**WHAT IS EXPECTED**
How many lines in the rows below contain the string "kern"? Case counts. Reply with the number alone.

**SUPPLIED MATERIAL**
* * * *
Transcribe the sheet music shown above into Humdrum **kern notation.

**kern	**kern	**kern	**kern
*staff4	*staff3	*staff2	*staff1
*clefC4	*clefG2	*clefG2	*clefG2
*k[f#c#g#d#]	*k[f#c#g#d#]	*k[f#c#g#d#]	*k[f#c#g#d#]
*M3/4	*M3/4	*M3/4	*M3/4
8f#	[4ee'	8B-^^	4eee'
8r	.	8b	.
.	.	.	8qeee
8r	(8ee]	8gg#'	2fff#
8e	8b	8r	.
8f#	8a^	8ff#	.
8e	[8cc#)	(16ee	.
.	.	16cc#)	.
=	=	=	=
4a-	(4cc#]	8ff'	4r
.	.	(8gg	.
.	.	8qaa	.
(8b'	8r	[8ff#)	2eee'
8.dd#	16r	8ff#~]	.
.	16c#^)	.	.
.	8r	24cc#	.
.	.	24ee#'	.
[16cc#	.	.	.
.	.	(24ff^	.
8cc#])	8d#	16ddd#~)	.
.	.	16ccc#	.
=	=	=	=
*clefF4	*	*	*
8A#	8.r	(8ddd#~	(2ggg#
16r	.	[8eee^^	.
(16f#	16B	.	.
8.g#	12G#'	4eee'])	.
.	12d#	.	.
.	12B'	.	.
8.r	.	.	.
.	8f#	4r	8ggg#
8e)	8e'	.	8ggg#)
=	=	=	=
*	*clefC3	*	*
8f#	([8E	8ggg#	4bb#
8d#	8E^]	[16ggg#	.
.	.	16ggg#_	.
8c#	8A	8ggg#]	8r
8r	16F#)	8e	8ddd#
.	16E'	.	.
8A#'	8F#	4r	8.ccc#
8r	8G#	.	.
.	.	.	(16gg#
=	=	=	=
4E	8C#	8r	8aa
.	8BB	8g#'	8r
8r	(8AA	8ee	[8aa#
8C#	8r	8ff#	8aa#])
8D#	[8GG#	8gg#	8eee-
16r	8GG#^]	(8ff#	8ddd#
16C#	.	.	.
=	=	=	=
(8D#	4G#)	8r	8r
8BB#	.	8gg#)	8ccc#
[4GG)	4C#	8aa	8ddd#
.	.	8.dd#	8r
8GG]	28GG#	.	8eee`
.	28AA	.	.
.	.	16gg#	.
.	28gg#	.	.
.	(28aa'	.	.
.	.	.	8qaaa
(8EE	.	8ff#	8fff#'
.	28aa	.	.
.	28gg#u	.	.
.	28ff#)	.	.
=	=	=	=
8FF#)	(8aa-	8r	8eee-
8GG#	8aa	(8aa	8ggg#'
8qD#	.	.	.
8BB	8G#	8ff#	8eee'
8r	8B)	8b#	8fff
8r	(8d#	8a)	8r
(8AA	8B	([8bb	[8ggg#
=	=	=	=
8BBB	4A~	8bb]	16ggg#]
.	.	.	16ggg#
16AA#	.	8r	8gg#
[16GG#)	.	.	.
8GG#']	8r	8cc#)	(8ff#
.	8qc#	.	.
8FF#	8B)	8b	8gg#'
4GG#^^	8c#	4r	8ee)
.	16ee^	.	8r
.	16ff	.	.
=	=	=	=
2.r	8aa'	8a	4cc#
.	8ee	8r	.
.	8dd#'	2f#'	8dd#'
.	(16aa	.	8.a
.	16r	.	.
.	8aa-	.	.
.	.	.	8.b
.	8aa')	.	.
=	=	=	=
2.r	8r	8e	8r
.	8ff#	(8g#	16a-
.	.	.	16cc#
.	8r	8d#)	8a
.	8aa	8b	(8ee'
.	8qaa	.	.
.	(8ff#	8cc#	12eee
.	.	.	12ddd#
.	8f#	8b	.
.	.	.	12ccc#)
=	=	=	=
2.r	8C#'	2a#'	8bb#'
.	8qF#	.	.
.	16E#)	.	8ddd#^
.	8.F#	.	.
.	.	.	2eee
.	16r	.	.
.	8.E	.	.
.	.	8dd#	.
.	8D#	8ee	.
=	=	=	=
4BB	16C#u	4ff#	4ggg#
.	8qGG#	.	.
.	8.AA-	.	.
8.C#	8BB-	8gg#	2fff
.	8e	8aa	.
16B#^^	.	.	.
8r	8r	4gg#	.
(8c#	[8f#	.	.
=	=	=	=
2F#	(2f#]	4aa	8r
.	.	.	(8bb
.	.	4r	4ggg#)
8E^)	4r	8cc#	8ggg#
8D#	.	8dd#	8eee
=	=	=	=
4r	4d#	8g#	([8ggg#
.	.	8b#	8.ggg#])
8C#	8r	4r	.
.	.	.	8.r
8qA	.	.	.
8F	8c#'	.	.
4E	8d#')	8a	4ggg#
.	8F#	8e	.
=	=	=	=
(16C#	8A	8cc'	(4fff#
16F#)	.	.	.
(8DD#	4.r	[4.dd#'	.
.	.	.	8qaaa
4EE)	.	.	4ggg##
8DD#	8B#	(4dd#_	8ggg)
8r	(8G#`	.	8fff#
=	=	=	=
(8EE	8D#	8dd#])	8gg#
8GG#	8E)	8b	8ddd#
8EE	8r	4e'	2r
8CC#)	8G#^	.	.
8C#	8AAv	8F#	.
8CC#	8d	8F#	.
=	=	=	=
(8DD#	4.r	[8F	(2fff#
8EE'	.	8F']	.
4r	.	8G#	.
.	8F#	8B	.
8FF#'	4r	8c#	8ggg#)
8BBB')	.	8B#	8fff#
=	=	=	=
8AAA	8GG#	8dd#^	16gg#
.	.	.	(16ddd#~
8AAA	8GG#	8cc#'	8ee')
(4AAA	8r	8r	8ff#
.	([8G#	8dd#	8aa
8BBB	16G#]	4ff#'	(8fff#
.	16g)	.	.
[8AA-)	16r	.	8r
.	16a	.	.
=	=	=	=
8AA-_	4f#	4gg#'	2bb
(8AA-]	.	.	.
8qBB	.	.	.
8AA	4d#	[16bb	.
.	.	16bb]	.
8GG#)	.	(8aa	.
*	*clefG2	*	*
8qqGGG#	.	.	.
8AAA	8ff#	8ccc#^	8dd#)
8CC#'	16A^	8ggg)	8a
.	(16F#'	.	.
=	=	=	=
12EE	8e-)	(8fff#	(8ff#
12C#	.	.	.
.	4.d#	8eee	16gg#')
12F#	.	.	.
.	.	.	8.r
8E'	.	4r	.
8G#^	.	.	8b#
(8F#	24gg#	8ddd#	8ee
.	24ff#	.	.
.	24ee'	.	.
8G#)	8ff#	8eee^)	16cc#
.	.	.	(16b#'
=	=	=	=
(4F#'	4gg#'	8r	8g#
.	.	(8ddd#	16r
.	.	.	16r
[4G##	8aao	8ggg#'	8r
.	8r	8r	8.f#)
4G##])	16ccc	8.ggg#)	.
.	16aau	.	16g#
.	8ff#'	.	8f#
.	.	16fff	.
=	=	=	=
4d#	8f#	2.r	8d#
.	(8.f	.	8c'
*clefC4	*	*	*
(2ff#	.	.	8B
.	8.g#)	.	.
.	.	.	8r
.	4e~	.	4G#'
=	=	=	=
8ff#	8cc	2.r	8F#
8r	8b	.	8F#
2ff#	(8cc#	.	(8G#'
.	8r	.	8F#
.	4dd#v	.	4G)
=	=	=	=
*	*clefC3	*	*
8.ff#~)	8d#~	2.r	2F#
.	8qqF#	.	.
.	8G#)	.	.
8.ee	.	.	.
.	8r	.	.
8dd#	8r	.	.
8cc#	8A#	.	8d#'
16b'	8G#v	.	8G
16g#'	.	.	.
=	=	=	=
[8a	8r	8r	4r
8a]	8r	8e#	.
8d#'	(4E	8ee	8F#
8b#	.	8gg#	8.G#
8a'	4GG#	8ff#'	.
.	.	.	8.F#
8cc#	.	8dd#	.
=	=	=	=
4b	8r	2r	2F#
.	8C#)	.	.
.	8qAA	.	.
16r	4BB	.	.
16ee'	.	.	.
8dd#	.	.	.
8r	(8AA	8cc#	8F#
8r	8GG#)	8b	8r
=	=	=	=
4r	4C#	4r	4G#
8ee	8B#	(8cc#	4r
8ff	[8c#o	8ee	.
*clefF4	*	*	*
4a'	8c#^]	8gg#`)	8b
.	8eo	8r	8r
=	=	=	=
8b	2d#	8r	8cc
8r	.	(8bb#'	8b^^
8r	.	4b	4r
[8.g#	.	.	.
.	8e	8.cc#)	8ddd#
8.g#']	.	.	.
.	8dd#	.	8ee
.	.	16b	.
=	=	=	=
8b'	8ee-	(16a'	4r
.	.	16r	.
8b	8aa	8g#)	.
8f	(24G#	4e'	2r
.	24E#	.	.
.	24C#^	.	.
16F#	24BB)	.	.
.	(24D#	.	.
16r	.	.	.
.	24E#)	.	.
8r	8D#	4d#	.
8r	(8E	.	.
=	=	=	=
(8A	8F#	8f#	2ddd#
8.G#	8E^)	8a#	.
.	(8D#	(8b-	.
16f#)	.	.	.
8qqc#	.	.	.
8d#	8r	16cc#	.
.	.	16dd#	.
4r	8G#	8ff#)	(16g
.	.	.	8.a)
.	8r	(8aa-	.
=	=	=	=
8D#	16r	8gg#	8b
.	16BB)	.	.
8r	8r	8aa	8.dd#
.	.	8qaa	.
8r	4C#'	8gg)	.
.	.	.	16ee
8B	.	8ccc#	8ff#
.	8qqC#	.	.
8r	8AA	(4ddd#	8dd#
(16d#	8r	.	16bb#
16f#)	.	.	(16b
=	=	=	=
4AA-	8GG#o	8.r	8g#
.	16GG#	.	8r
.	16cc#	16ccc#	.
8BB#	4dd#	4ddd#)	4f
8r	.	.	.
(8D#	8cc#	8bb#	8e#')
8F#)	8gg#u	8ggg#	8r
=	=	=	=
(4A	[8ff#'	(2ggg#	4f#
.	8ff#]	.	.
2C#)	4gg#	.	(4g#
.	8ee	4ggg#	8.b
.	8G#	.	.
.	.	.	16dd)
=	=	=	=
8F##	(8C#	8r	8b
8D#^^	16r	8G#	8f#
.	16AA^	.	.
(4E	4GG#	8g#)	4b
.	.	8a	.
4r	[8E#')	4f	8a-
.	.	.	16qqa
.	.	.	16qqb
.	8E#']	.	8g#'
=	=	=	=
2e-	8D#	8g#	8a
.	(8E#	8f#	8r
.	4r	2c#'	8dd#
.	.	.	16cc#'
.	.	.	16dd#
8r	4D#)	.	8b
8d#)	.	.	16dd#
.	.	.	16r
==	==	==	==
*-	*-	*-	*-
* * * *
**RESPONSE BELOW**
2